→ **TASK DETAILS**
Quote, without any change, the line that contains "DIGITS3 pin DIO: D3 -> none" and all lines that follow it to the end of the data below.

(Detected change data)
________________
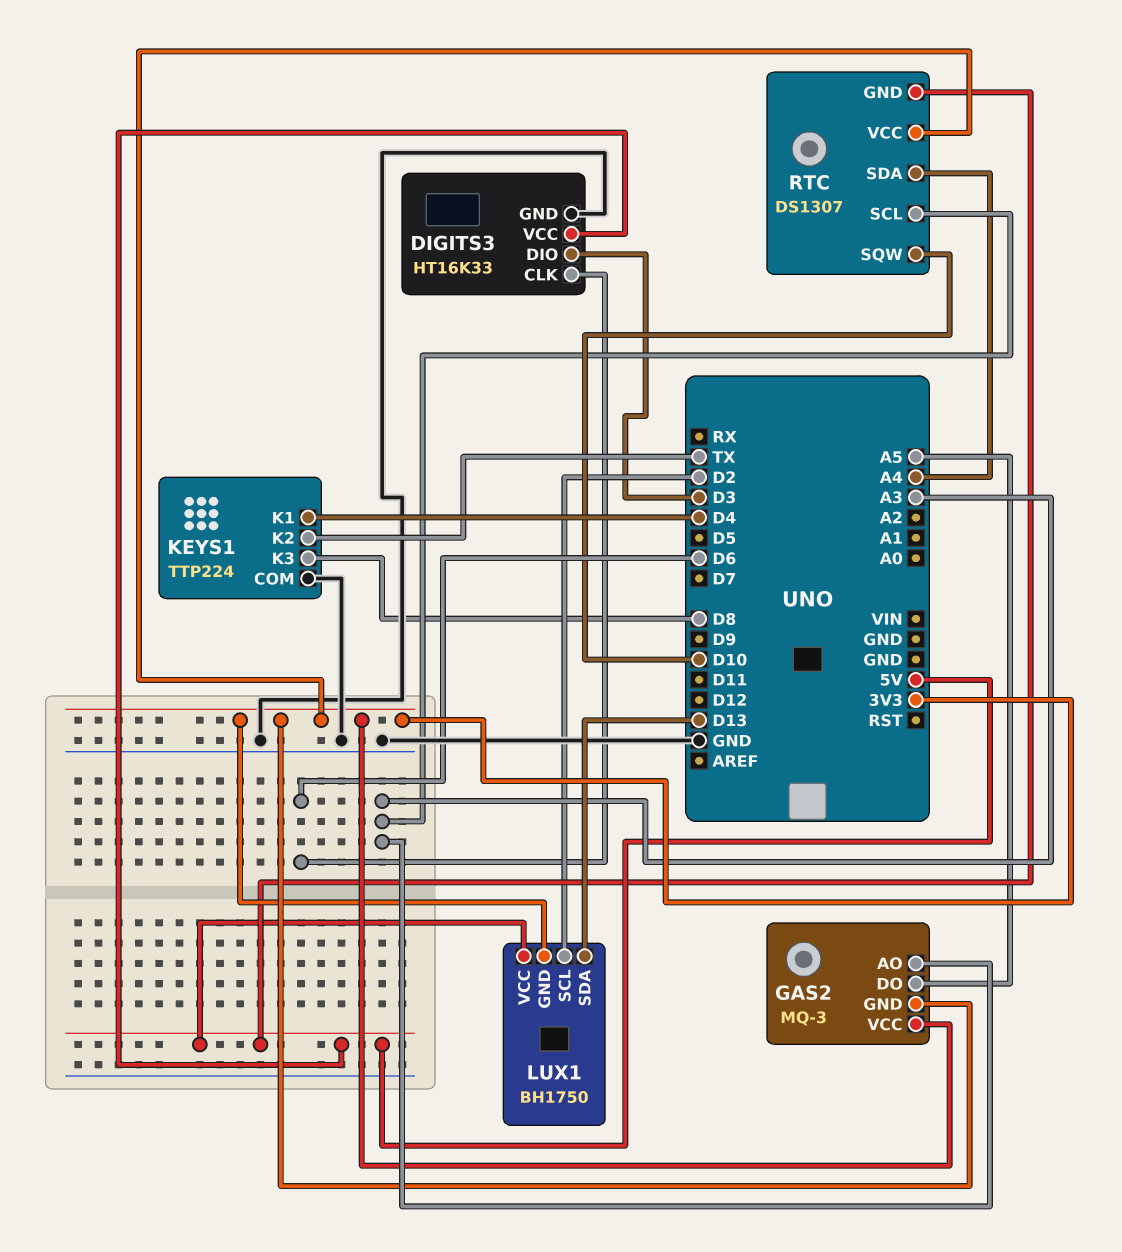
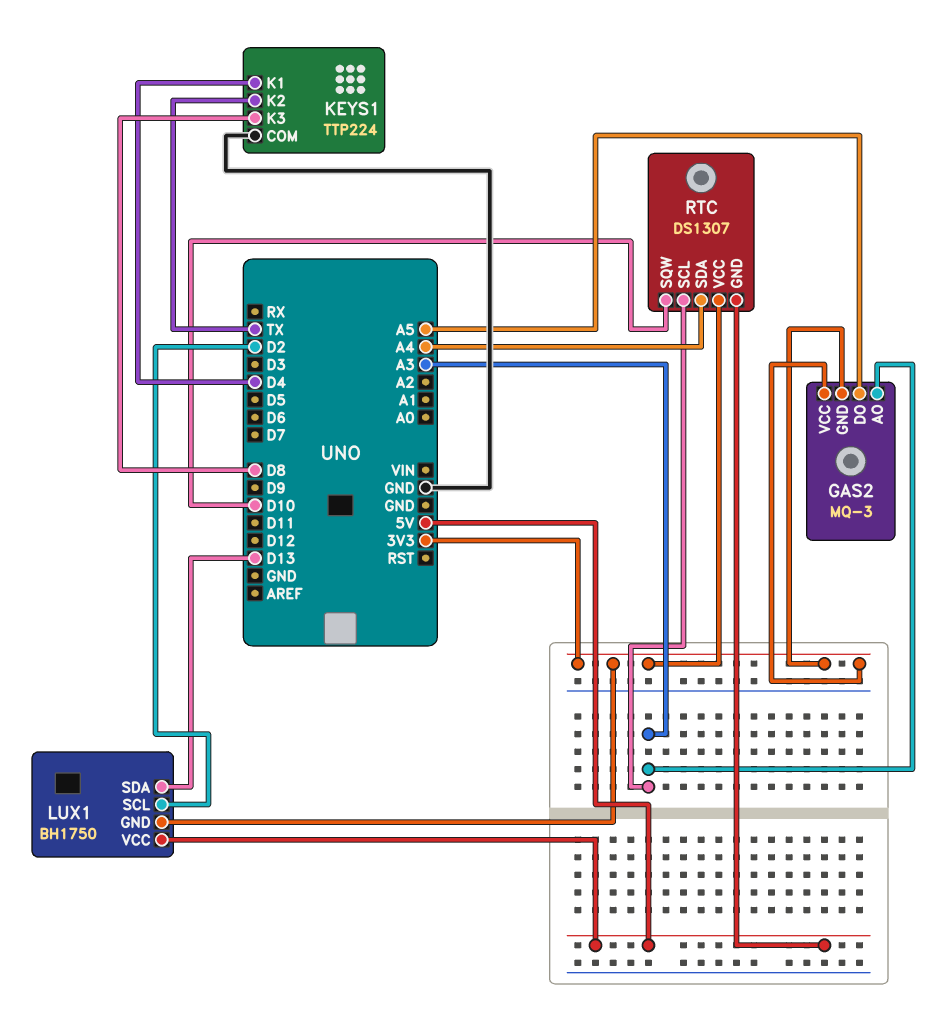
DIGITS3: HT16K33 -> none
DIGITS3 pin CLK: D6 -> none
DIGITS3 pin DIO: D3 -> none
DIGITS3 pin GND: GND -> none
DIGITS3 pin VCC: 5V -> none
________________
→ **RESPONSE TO THE EXERCISE**
DIGITS3 pin DIO: D3 -> none
DIGITS3 pin GND: GND -> none
DIGITS3 pin VCC: 5V -> none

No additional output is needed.